Task goal:
Copy each line below holding "moved".
*** Provided material Section Begins ***
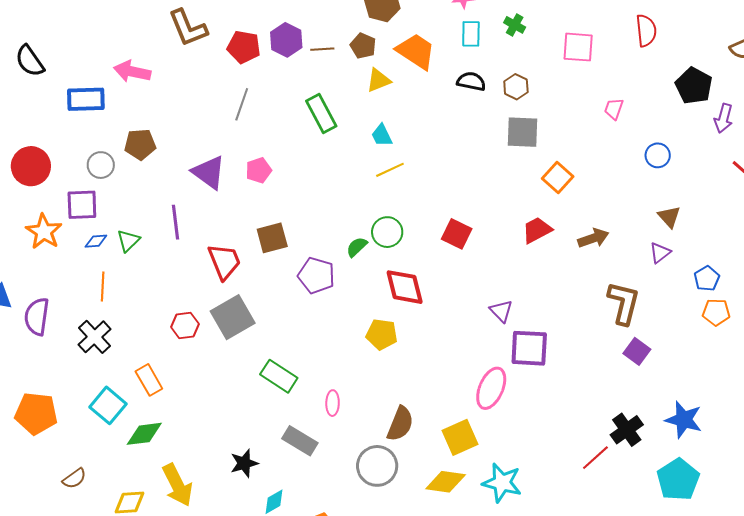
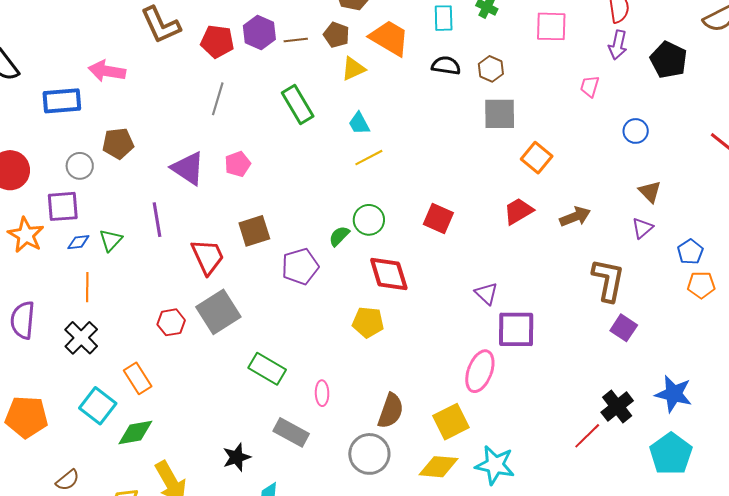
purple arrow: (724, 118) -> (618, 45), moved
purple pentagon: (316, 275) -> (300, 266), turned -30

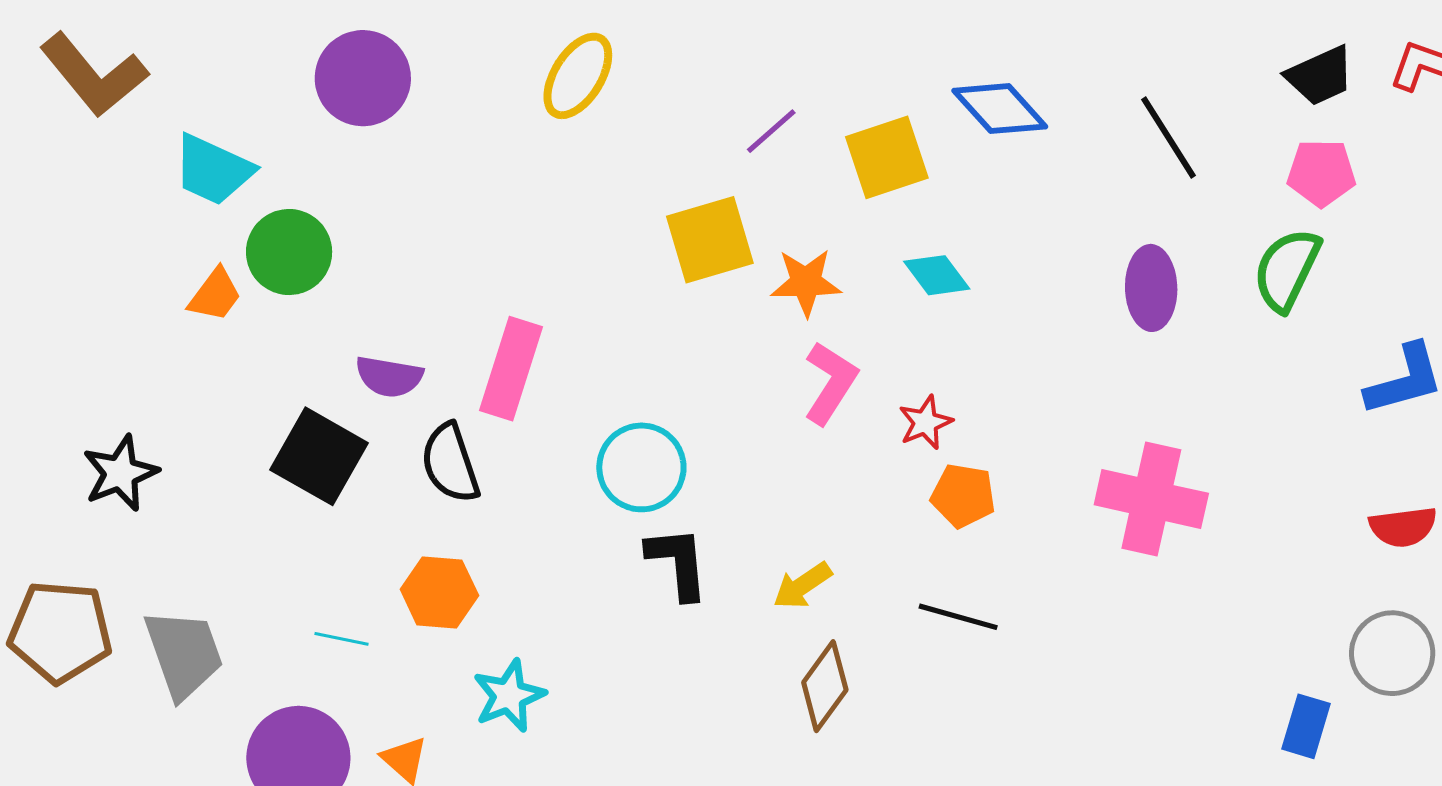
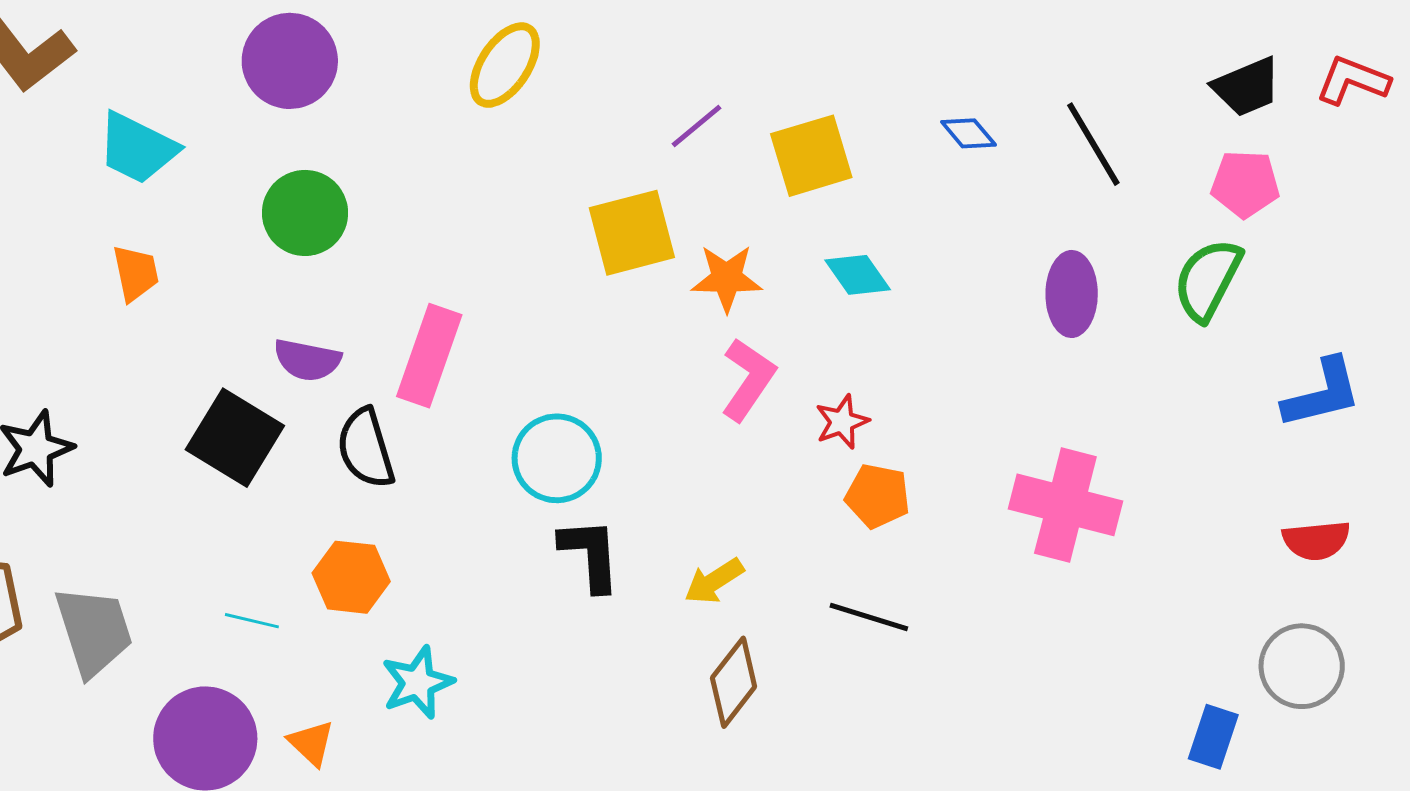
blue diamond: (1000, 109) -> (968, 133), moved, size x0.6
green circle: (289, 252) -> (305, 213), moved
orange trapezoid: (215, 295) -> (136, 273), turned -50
*** Provided material Section Ends ***
Written answer:
purple arrow: (724, 118) -> (618, 45), moved
blue diamond: (1000, 109) -> (968, 133), moved, size x0.6
green circle: (289, 252) -> (305, 213), moved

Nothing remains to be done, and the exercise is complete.